Material for this exercise Block Start
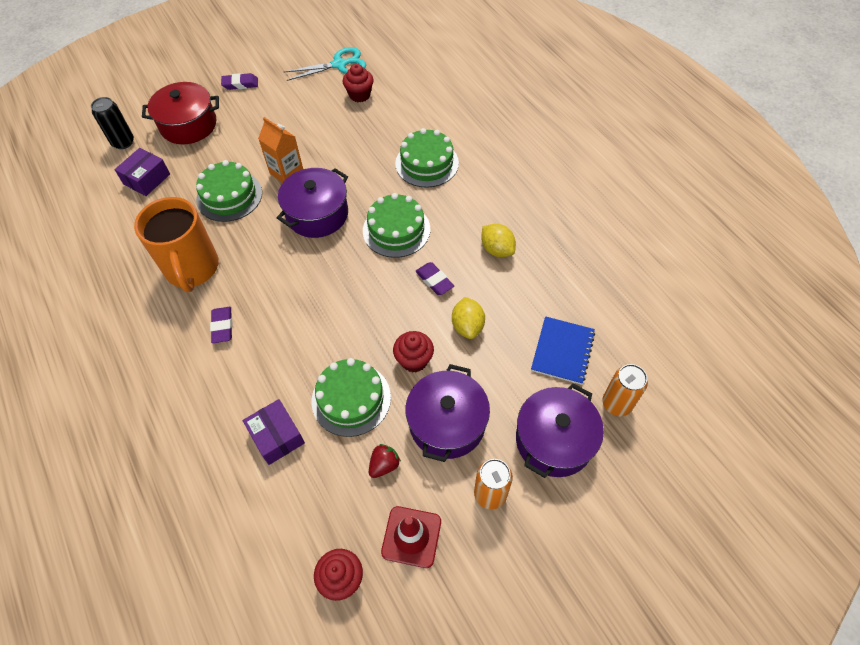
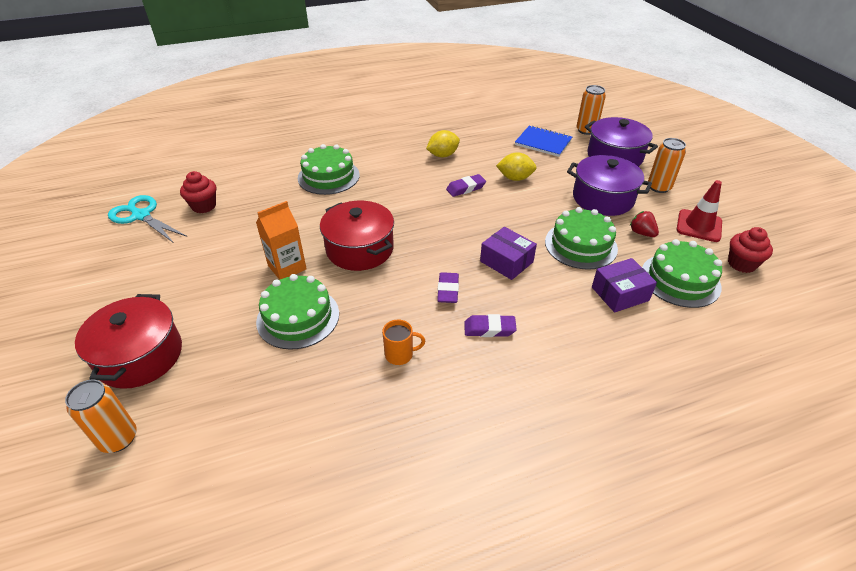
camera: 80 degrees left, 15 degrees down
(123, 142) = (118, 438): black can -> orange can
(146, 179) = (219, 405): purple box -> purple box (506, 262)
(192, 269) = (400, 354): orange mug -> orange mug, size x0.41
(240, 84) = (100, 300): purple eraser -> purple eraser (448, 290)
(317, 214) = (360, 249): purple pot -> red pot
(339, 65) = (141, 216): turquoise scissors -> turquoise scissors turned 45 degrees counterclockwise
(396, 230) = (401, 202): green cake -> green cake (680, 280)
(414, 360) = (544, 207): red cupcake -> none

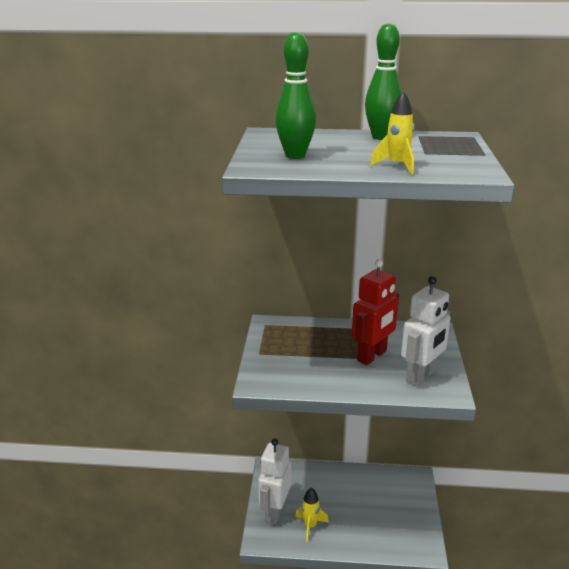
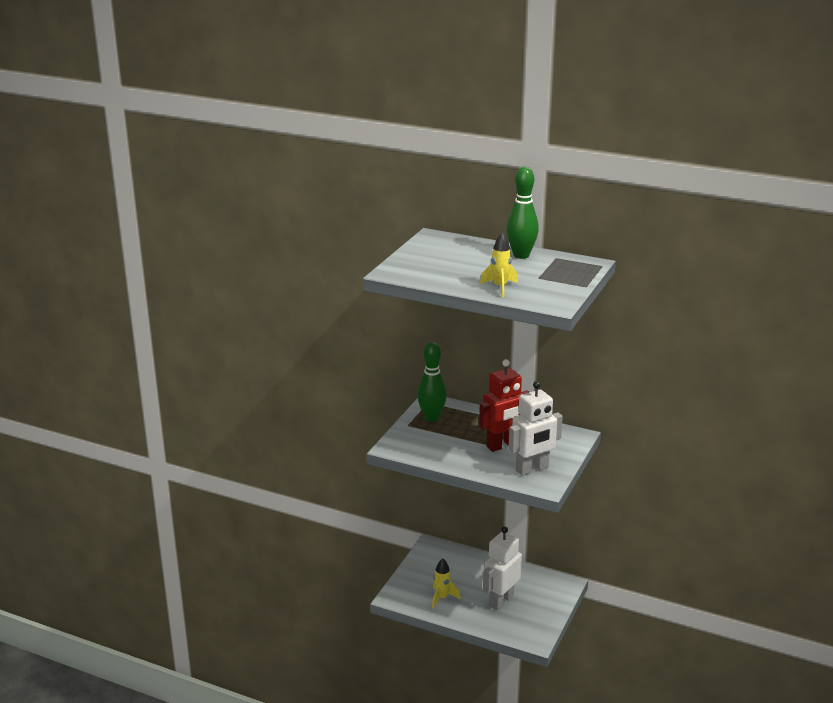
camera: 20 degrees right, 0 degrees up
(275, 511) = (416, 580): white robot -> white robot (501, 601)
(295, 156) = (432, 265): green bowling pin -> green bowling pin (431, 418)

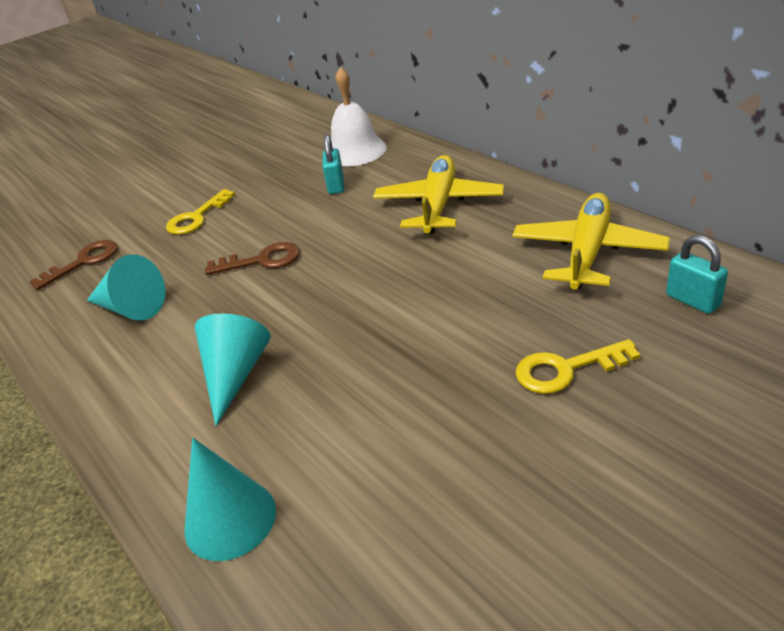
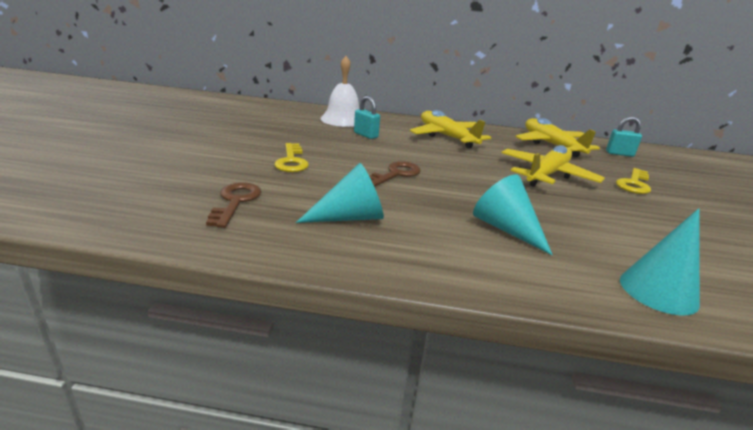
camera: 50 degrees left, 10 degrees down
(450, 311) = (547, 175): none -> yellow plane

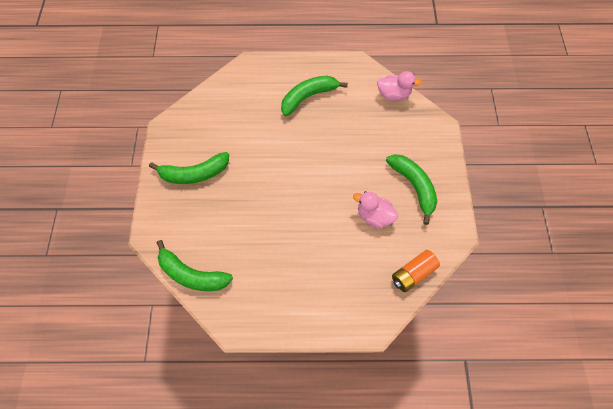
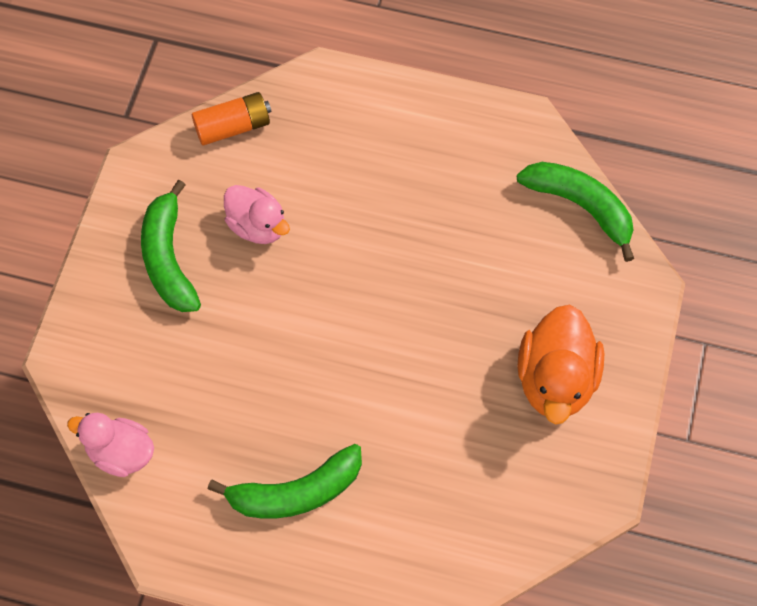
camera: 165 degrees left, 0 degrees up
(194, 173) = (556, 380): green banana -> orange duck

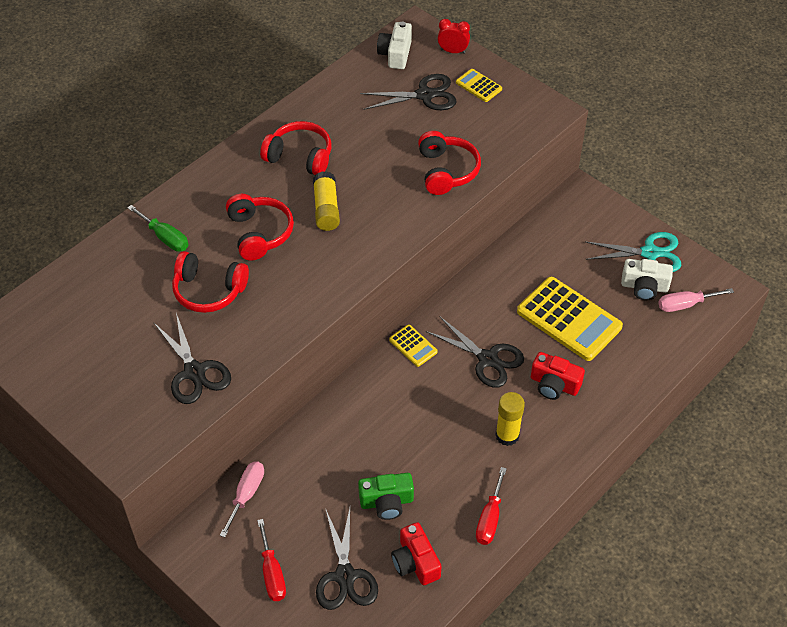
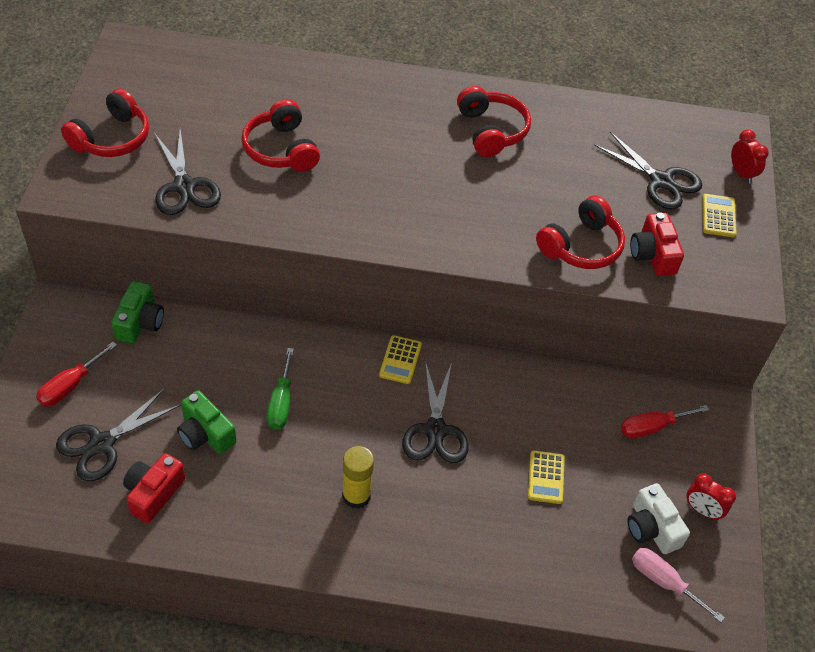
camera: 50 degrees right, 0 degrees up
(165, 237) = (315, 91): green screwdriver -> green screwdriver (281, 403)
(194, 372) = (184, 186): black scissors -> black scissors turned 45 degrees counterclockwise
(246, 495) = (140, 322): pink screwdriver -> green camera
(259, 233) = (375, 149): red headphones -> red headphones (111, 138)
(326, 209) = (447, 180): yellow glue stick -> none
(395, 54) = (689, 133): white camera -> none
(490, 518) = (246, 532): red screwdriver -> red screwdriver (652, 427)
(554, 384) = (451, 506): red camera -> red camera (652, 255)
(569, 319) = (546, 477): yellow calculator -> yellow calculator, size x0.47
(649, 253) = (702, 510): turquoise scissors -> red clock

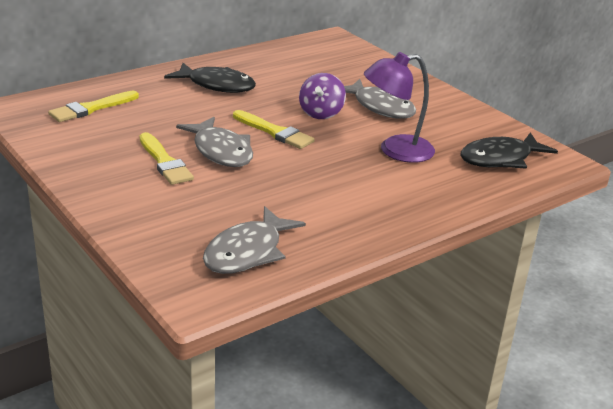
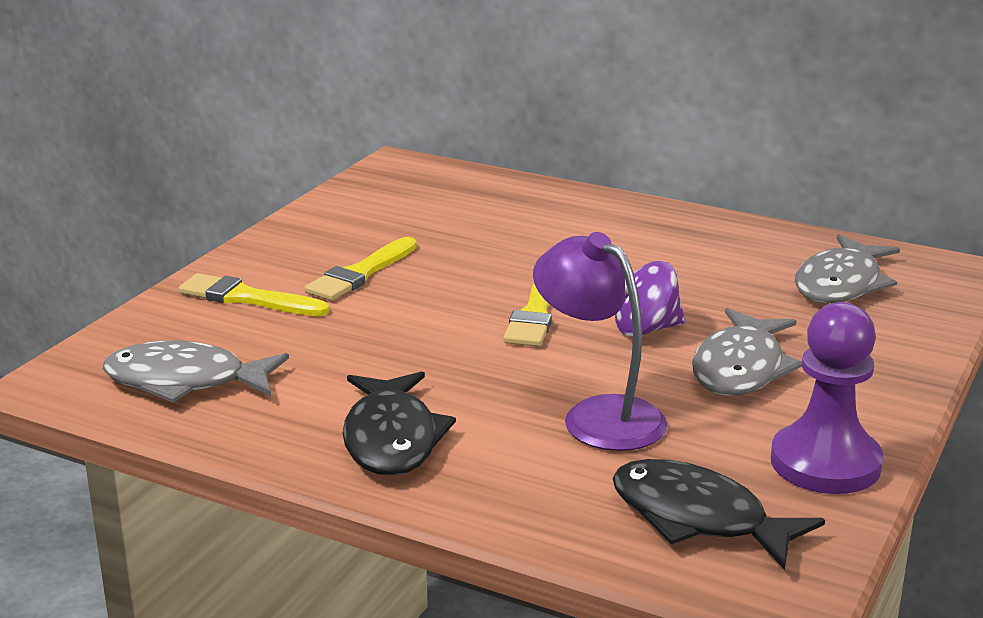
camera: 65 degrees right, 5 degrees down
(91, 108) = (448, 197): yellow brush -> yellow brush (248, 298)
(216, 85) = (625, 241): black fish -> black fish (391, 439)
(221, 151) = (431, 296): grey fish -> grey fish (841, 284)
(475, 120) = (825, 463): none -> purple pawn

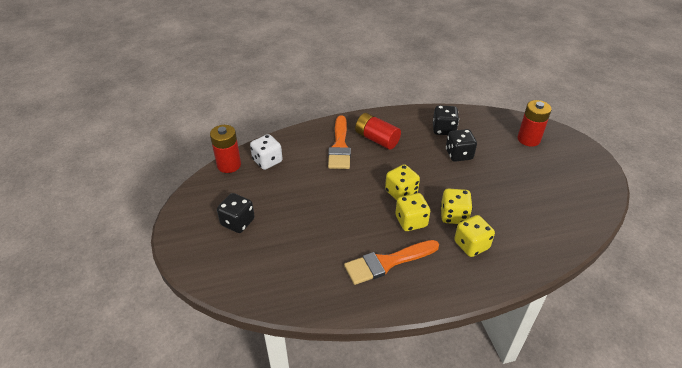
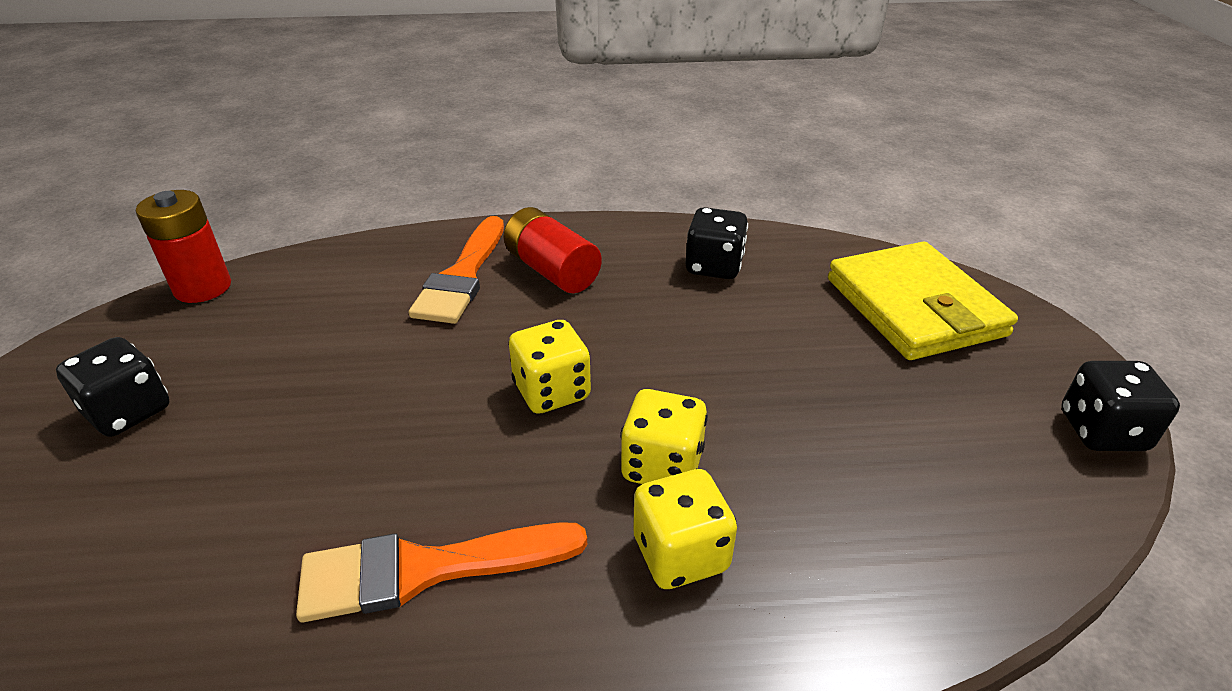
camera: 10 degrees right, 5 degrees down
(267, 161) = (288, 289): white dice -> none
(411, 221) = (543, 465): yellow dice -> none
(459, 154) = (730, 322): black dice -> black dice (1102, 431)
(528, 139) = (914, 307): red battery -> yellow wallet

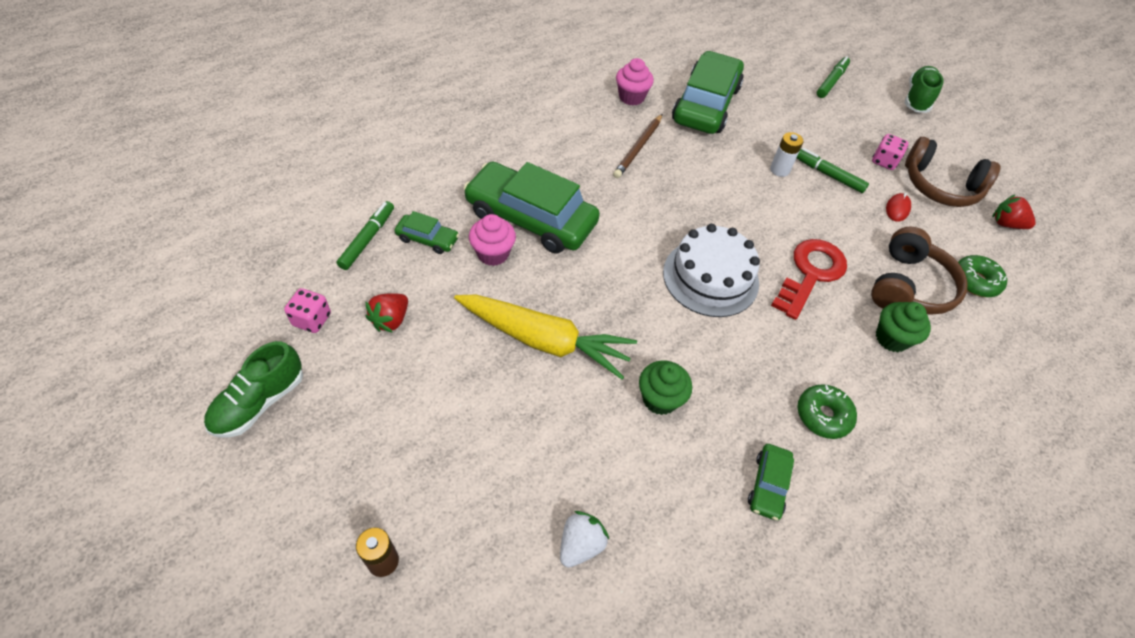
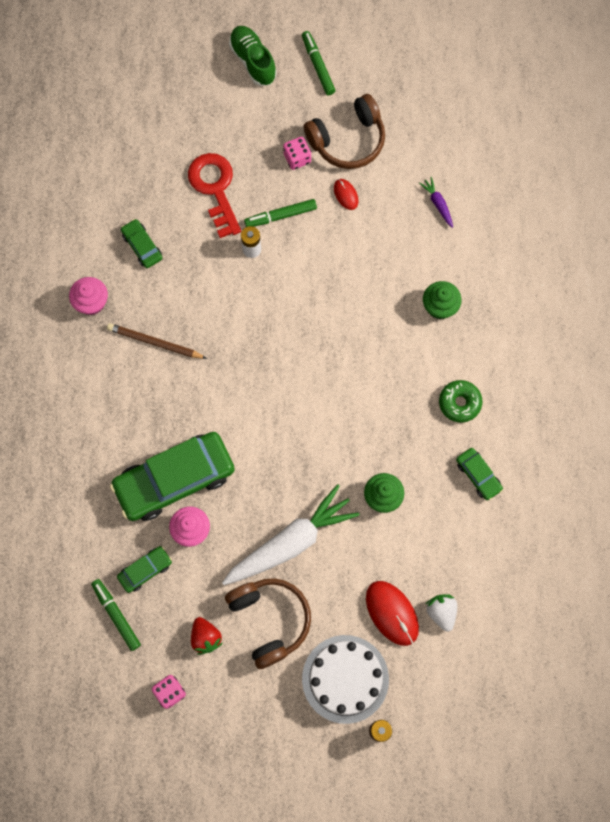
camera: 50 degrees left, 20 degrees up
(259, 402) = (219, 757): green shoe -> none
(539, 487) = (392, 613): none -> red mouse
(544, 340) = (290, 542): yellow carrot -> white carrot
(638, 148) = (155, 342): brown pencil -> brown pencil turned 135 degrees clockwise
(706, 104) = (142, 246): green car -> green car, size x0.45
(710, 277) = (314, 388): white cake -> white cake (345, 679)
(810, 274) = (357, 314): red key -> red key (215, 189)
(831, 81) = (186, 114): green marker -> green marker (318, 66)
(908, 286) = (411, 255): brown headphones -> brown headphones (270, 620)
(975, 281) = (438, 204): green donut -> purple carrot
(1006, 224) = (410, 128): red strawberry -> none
Material for this exercise Block End
Collect every line with the string "down" from the records, and copy each.

camera: 80 degrees left, 15 degrees down
camera: 50 degrees left, 10 degrees down
camera: 65 degrees right, 5 degrees down
camera: 10 degrees right, 5 degrees down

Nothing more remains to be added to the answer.